--- Instructions for the task ---
The required answer is each line in the entries below where "none" occurs.

═══ Data provided ═══

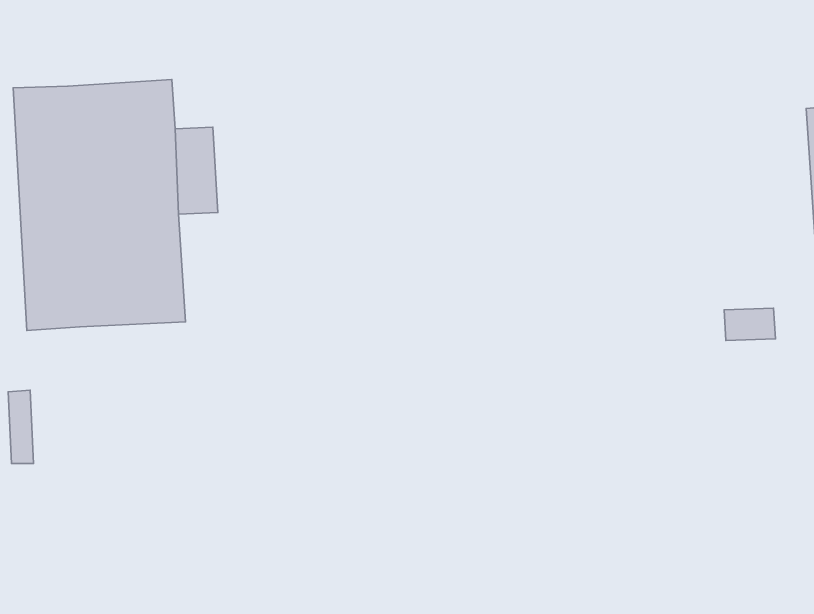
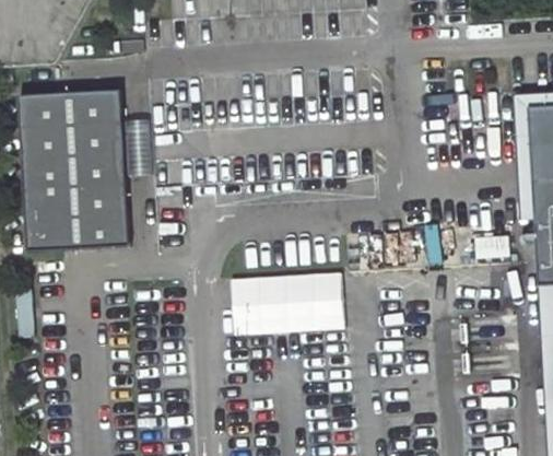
building: none -> [231,272,343,335]

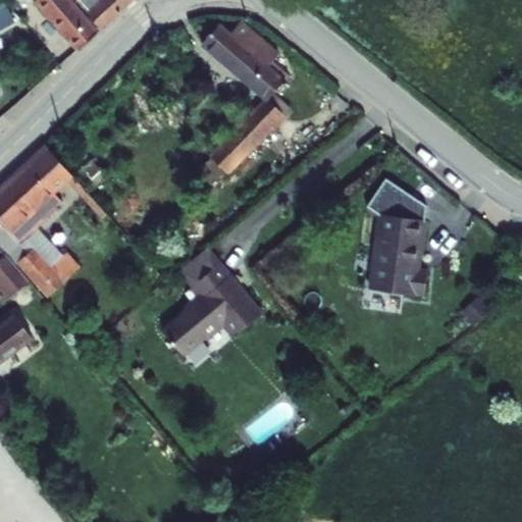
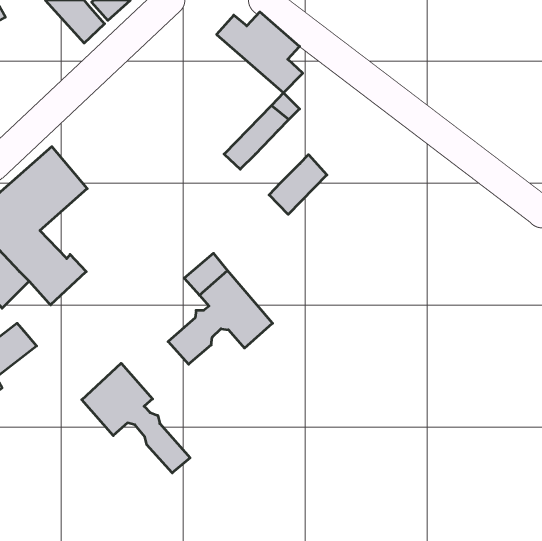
building: none -> [269,155,327,214]
building: [360,190,422,307] -> none
building: none -> [82,363,190,473]

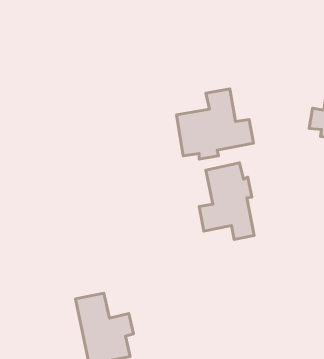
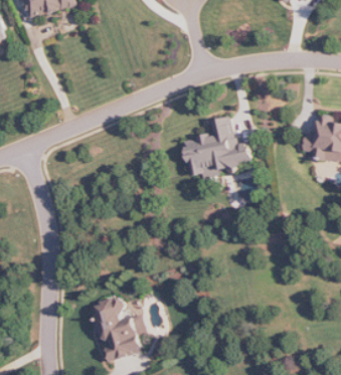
building: [199,163,254,239] -> none

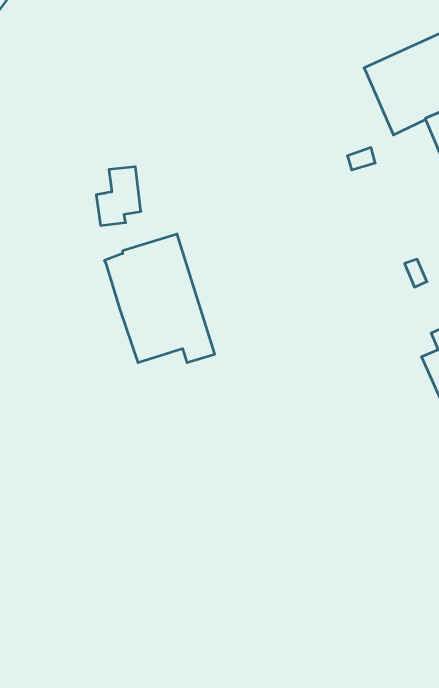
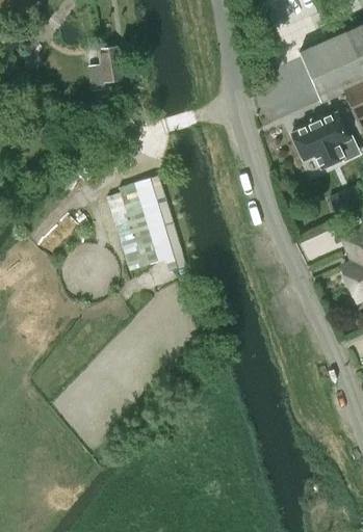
building: none -> [292,112,349,168]
building: [96,167,141,225] -> [89,46,123,89]

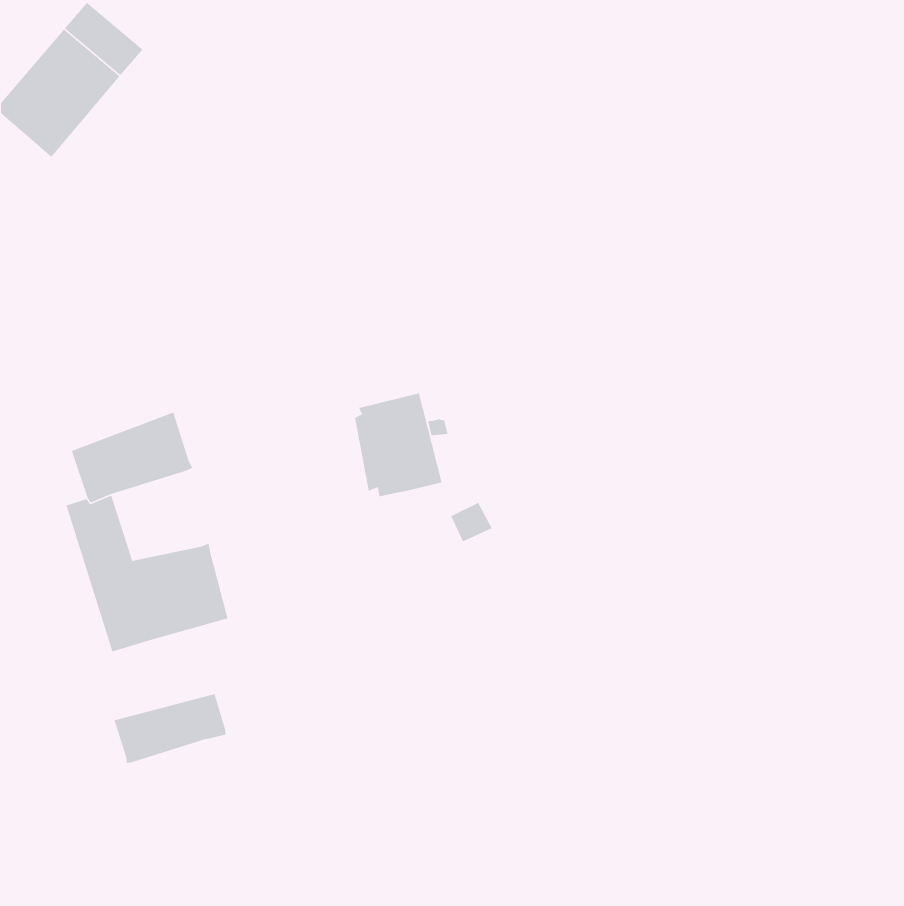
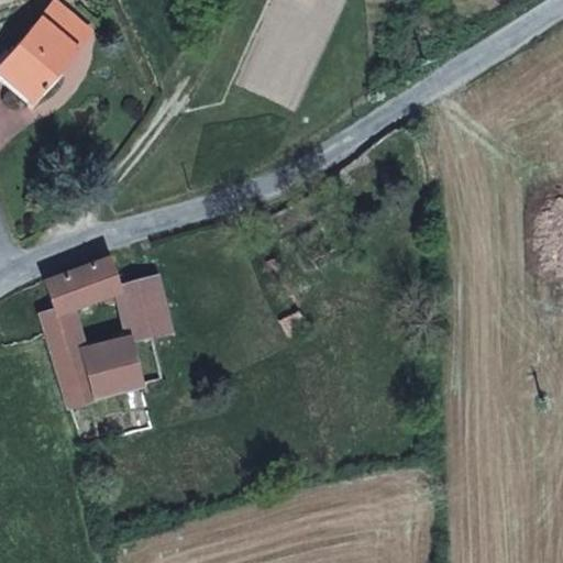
building: [354,393,443,497] -> [117,277,172,342]
building: [113,693,226,764] -> none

═══

--- Task solution ---
building: none -> [231,272,343,335]
building: none -> [269,155,327,214]
building: [360,190,422,307] -> none
building: none -> [82,363,190,473]
building: [199,163,254,239] -> none
building: none -> [292,112,349,168]
building: [113,693,226,764] -> none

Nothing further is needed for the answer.